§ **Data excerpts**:
•••

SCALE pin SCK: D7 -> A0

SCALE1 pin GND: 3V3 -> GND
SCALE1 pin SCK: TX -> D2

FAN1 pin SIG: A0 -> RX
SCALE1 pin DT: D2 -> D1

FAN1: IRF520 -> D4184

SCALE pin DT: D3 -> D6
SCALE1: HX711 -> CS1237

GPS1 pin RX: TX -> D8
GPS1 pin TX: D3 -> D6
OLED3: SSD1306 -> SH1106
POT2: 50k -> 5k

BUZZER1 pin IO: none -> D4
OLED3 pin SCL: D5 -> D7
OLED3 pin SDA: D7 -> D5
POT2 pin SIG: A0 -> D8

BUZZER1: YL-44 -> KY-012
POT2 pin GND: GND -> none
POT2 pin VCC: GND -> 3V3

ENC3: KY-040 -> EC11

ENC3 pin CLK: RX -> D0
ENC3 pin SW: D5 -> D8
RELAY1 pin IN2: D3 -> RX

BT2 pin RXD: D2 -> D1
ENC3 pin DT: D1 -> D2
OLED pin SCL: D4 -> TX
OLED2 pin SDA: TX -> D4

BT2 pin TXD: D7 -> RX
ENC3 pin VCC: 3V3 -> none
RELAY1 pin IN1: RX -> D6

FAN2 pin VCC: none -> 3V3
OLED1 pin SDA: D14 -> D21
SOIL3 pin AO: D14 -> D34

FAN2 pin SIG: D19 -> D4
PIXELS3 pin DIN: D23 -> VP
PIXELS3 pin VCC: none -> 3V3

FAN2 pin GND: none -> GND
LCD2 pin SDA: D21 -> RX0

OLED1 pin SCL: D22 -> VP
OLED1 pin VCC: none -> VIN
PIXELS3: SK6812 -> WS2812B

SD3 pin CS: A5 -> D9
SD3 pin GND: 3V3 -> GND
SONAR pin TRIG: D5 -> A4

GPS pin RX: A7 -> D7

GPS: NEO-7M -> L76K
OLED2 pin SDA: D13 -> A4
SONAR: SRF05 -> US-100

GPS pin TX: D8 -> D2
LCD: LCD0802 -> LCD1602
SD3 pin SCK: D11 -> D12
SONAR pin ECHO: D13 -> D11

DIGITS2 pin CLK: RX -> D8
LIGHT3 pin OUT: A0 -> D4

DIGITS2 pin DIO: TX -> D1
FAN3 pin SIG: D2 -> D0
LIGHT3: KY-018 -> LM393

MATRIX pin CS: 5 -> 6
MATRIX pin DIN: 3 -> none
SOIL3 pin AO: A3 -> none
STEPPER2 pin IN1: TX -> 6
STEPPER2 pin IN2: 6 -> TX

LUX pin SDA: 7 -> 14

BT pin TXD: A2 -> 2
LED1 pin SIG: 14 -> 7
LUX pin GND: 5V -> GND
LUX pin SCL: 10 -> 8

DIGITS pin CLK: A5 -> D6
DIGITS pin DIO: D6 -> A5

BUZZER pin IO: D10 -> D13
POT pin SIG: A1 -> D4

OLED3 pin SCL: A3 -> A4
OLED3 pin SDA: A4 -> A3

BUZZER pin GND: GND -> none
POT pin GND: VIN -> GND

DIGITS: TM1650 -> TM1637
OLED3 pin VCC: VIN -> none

•••

§ **ABOUT THIS EXERCISE**: The lines above, from the first through the one containing "LIGHT3 pin OUT: A0 -> D4", must be restated word for word, with nothing added.

§ **EXPECTED ANSWER**:
SCALE pin SCK: D7 -> A0

SCALE1 pin GND: 3V3 -> GND
SCALE1 pin SCK: TX -> D2

FAN1 pin SIG: A0 -> RX
SCALE1 pin DT: D2 -> D1

FAN1: IRF520 -> D4184

SCALE pin DT: D3 -> D6
SCALE1: HX711 -> CS1237

GPS1 pin RX: TX -> D8
GPS1 pin TX: D3 -> D6
OLED3: SSD1306 -> SH1106
POT2: 50k -> 5k

BUZZER1 pin IO: none -> D4
OLED3 pin SCL: D5 -> D7
OLED3 pin SDA: D7 -> D5
POT2 pin SIG: A0 -> D8

BUZZER1: YL-44 -> KY-012
POT2 pin GND: GND -> none
POT2 pin VCC: GND -> 3V3

ENC3: KY-040 -> EC11

ENC3 pin CLK: RX -> D0
ENC3 pin SW: D5 -> D8
RELAY1 pin IN2: D3 -> RX

BT2 pin RXD: D2 -> D1
ENC3 pin DT: D1 -> D2
OLED pin SCL: D4 -> TX
OLED2 pin SDA: TX -> D4

BT2 pin TXD: D7 -> RX
ENC3 pin VCC: 3V3 -> none
RELAY1 pin IN1: RX -> D6

FAN2 pin VCC: none -> 3V3
OLED1 pin SDA: D14 -> D21
SOIL3 pin AO: D14 -> D34

FAN2 pin SIG: D19 -> D4
PIXELS3 pin DIN: D23 -> VP
PIXELS3 pin VCC: none -> 3V3

FAN2 pin GND: none -> GND
LCD2 pin SDA: D21 -> RX0

OLED1 pin SCL: D22 -> VP
OLED1 pin VCC: none -> VIN
PIXELS3: SK6812 -> WS2812B

SD3 pin CS: A5 -> D9
SD3 pin GND: 3V3 -> GND
SONAR pin TRIG: D5 -> A4

GPS pin RX: A7 -> D7

GPS: NEO-7M -> L76K
OLED2 pin SDA: D13 -> A4
SONAR: SRF05 -> US-100

GPS pin TX: D8 -> D2
LCD: LCD0802 -> LCD1602
SD3 pin SCK: D11 -> D12
SONAR pin ECHO: D13 -> D11

DIGITS2 pin CLK: RX -> D8
LIGHT3 pin OUT: A0 -> D4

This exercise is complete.